* [EXERCISE TASK]: Put the stretch of the items from the line containing "In the image, light" through the line containing "Would you say natural" into a numbered list, leaving out blank lines and including nothing else.
▬▬▬
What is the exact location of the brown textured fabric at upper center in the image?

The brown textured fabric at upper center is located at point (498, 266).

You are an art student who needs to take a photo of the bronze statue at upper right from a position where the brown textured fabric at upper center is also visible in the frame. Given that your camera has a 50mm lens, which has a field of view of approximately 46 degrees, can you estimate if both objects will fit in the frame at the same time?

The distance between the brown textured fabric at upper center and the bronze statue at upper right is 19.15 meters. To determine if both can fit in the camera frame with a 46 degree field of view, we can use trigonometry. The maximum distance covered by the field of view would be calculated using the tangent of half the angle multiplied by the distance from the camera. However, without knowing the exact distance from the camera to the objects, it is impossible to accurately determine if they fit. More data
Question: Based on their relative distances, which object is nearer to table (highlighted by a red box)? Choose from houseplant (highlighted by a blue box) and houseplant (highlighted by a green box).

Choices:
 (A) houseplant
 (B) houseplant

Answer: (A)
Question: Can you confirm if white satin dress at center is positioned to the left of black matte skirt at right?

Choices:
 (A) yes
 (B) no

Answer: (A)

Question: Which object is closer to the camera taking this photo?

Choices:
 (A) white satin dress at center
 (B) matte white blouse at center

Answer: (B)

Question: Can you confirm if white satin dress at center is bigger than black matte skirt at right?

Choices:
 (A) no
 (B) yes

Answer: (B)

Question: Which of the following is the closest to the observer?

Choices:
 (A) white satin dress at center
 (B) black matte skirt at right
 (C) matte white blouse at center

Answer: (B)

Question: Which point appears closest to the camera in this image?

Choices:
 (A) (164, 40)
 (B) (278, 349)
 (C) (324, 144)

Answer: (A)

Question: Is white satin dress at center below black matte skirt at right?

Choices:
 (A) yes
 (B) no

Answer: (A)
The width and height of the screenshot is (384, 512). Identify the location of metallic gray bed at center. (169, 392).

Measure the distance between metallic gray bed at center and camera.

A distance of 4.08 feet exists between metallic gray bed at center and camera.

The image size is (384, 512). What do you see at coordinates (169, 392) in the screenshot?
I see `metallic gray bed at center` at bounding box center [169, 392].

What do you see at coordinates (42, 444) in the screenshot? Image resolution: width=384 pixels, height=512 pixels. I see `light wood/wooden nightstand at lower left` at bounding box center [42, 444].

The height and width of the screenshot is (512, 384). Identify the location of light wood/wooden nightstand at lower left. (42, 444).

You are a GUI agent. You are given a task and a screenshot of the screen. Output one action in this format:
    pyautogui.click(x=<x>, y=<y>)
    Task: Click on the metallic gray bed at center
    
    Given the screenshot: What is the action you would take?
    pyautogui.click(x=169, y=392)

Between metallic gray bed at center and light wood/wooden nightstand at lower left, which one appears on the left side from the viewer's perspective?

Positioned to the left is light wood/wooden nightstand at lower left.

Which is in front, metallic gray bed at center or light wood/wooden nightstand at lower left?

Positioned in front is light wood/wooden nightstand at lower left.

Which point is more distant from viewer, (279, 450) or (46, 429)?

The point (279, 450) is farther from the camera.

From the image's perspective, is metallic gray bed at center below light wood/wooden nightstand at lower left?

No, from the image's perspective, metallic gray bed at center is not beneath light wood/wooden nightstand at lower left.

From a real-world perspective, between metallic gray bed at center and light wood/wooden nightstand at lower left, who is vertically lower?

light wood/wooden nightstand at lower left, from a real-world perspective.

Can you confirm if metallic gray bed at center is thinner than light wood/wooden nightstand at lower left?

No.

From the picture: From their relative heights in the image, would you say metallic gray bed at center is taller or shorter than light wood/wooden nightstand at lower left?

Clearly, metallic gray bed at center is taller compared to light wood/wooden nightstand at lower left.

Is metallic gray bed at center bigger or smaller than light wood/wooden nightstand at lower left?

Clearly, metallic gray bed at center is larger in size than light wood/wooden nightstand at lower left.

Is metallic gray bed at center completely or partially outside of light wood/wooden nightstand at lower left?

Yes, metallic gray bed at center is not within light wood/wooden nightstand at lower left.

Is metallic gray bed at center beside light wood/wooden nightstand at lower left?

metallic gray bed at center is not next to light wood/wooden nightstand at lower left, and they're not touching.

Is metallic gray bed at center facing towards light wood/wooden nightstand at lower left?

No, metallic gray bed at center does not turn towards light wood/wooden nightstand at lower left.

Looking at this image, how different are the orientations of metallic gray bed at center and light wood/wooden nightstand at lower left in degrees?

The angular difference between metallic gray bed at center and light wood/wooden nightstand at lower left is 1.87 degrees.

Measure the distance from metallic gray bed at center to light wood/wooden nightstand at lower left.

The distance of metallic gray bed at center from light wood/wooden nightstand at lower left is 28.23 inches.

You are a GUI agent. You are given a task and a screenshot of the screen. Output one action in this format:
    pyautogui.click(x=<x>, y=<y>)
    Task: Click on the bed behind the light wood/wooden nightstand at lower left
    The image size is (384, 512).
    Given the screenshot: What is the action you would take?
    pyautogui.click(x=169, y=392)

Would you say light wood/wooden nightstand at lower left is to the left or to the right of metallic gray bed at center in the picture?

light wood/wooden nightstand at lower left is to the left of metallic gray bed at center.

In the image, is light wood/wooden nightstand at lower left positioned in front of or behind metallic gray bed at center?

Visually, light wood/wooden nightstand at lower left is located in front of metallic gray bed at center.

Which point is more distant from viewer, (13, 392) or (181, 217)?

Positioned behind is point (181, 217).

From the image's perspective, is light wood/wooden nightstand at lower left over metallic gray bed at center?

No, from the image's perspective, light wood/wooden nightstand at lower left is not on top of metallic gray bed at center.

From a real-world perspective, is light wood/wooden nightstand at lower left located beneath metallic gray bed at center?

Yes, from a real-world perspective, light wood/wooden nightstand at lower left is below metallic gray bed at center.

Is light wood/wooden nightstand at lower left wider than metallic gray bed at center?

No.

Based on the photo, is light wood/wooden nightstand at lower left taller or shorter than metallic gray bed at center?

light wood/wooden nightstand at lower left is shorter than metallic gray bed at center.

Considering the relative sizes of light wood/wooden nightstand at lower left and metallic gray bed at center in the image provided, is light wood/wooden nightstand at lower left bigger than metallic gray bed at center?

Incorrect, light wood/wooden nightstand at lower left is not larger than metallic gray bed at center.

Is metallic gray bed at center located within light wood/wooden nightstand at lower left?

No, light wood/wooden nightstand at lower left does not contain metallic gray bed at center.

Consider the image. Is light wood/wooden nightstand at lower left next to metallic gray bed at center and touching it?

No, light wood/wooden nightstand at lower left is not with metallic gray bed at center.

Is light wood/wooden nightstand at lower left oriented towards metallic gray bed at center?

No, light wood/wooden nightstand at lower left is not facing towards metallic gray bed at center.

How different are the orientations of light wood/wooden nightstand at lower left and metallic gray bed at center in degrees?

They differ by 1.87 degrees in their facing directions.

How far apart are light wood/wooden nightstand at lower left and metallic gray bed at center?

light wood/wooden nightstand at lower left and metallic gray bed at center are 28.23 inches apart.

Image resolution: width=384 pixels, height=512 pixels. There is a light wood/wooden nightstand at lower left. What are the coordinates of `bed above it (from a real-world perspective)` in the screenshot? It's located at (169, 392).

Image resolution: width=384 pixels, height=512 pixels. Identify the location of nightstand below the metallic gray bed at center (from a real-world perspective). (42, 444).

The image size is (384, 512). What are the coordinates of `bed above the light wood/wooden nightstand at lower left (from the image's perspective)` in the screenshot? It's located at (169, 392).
▬▬▬
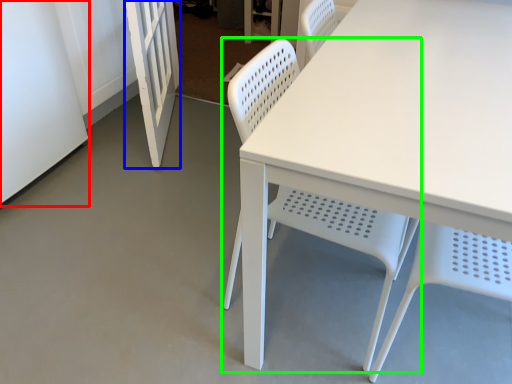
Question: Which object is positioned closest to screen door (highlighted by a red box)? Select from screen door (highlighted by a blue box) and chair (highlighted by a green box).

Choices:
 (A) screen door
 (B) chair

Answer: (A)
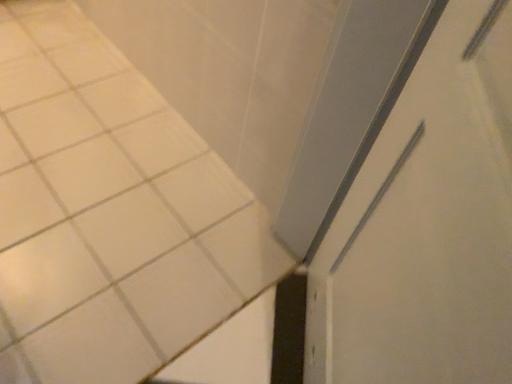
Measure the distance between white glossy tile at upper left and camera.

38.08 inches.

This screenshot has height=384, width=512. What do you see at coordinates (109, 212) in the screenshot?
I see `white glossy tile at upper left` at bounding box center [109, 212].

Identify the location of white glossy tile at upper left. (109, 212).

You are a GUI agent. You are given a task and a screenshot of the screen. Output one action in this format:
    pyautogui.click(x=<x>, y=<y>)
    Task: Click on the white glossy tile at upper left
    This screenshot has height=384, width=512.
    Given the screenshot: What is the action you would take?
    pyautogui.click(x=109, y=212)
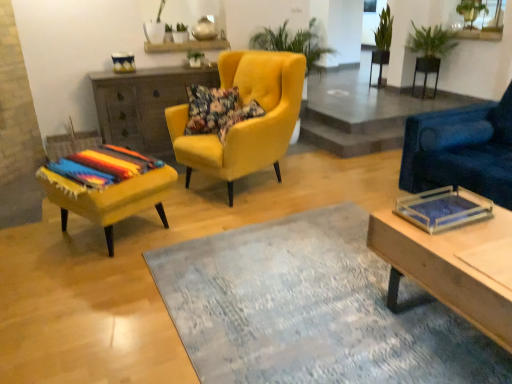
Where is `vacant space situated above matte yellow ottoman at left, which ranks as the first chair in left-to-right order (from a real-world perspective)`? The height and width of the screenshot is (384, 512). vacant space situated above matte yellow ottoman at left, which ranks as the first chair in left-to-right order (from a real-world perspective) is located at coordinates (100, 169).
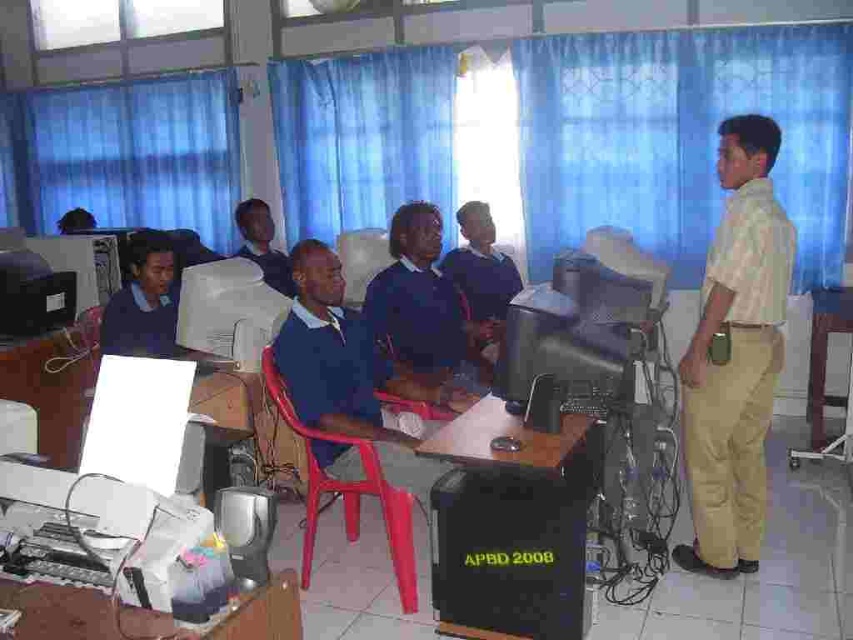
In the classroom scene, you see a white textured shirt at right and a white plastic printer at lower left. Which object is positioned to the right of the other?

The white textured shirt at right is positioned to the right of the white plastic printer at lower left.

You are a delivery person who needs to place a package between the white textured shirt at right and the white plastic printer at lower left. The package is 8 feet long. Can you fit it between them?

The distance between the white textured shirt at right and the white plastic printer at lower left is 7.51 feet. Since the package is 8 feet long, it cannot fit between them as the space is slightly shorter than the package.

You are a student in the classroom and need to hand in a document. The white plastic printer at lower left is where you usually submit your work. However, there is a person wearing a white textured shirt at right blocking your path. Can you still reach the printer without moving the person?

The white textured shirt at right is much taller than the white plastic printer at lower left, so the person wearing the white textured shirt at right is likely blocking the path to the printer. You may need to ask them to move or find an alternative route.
▬▬▬
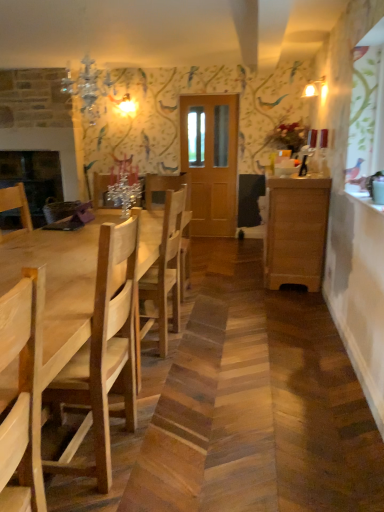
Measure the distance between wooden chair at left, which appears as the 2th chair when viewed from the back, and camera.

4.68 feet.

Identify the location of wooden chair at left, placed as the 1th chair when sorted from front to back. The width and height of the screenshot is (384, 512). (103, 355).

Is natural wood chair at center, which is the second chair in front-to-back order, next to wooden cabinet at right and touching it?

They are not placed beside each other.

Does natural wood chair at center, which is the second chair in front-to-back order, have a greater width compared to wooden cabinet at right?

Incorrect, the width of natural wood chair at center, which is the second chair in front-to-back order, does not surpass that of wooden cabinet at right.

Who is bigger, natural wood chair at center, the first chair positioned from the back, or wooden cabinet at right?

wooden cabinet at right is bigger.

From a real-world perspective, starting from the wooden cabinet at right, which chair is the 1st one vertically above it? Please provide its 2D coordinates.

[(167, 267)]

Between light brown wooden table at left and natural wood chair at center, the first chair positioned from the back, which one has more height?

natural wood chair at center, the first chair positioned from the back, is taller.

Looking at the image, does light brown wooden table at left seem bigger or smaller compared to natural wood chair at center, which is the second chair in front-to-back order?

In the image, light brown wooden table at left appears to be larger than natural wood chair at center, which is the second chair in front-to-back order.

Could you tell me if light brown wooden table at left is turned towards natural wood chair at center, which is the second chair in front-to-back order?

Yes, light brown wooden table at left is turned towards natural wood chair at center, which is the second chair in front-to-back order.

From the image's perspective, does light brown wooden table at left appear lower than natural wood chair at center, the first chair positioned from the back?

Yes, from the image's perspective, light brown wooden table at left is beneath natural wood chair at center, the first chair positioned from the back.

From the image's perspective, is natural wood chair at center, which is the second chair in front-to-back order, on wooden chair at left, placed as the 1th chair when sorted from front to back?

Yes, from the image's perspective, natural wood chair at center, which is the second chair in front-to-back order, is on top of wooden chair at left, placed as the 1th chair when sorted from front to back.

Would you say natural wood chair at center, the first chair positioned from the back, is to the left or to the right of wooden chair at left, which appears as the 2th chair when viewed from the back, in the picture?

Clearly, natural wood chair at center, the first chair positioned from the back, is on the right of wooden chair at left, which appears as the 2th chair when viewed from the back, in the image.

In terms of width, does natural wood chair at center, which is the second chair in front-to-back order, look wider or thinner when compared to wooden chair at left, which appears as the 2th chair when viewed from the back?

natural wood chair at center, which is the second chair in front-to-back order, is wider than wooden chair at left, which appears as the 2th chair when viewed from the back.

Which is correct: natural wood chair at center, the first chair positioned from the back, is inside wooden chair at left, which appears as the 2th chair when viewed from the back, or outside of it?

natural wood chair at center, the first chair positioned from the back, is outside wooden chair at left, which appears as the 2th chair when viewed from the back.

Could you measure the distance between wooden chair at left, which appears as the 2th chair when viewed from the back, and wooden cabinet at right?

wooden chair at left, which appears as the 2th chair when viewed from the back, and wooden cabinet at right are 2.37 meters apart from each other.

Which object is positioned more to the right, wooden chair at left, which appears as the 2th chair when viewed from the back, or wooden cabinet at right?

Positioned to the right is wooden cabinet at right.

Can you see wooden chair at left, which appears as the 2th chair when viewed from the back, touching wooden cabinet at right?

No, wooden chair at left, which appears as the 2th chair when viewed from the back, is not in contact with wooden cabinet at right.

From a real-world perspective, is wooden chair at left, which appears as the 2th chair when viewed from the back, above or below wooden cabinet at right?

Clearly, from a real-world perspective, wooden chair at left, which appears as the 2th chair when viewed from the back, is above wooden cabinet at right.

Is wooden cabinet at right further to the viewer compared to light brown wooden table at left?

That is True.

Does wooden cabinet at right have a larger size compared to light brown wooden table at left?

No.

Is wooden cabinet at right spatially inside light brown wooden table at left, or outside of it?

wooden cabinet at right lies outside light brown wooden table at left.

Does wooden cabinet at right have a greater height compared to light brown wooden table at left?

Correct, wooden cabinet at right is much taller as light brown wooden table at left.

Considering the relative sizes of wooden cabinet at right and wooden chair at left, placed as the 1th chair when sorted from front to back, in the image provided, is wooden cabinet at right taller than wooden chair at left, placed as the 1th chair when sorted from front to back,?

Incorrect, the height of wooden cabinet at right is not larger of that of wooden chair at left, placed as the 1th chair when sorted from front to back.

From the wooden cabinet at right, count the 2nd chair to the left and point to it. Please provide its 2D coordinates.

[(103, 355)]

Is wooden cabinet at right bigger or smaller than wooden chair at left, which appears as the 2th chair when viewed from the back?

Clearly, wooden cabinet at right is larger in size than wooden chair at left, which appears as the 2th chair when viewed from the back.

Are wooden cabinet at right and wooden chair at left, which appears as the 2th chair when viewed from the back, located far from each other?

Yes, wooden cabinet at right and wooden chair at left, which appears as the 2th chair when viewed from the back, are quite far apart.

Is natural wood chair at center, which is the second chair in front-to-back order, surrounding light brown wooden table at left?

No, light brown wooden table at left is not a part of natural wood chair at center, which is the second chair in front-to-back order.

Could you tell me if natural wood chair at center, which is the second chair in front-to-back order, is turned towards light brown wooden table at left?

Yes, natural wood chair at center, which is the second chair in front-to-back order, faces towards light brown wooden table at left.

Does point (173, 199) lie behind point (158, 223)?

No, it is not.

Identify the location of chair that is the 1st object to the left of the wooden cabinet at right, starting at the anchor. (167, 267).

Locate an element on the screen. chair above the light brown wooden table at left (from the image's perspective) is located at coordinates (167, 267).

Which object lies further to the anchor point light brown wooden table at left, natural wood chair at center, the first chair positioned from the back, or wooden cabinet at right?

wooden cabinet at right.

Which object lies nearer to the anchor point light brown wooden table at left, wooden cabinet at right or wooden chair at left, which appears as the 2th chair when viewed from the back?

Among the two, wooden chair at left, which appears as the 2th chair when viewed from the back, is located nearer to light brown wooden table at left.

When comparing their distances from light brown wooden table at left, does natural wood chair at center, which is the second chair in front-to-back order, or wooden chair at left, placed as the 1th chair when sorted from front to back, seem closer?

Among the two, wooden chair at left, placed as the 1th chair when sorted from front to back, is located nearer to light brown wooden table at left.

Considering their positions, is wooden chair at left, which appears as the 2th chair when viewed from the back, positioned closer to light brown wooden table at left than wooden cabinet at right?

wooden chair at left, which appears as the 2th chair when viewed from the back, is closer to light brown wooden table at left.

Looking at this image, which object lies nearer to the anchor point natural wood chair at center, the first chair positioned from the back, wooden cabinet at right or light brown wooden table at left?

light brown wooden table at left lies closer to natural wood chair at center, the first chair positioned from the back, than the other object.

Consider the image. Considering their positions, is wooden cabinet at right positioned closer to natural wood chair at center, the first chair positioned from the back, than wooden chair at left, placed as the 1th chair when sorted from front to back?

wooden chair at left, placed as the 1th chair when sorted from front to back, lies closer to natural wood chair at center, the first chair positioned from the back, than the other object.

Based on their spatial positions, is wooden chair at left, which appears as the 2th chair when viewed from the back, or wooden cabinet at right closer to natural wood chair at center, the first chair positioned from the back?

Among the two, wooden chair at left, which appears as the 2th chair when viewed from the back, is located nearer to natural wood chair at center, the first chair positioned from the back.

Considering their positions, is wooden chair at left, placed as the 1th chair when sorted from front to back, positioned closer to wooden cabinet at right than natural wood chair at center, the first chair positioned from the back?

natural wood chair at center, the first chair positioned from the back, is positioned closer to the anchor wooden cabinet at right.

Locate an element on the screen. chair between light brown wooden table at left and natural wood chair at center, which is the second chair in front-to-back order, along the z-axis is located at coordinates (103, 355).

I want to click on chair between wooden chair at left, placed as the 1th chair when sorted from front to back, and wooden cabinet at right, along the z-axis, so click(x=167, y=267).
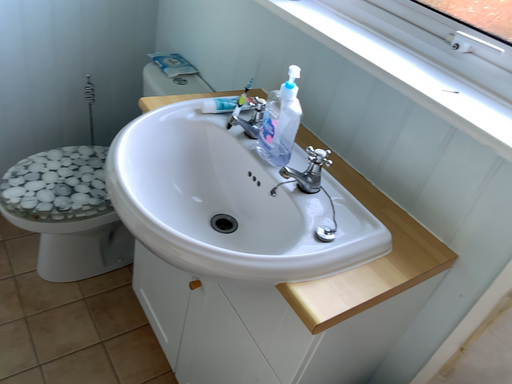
▬▬▬
* [RESPONSE TO THE TASK]:
1. In the image, light brown wooden table at left appears to be larger than natural wood chair at center, which is the second chair in front-to-back order.
2. Could you tell me if light brown wooden table at left is turned towards natural wood chair at center, which is the second chair in front-to-back order?
3. Yes, light brown wooden table at left is turned towards natural wood chair at center, which is the second chair in front-to-back order.
4. From the image's perspective, does light brown wooden table at left appear lower than natural wood chair at center, the first chair positioned from the back?
5. Yes, from the image's perspective, light brown wooden table at left is beneath natural wood chair at center, the first chair positioned from the back.
6. From the image's perspective, is natural wood chair at center, which is the second chair in front-to-back order, on wooden chair at left, placed as the 1th chair when sorted from front to back?
7. Yes, from the image's perspective, natural wood chair at center, which is the second chair in front-to-back order, is on top of wooden chair at left, placed as the 1th chair when sorted from front to back.
8. Would you say natural wood chair at center, the first chair positioned from the back, is to the left or to the right of wooden chair at left, which appears as the 2th chair when viewed from the back, in the picture?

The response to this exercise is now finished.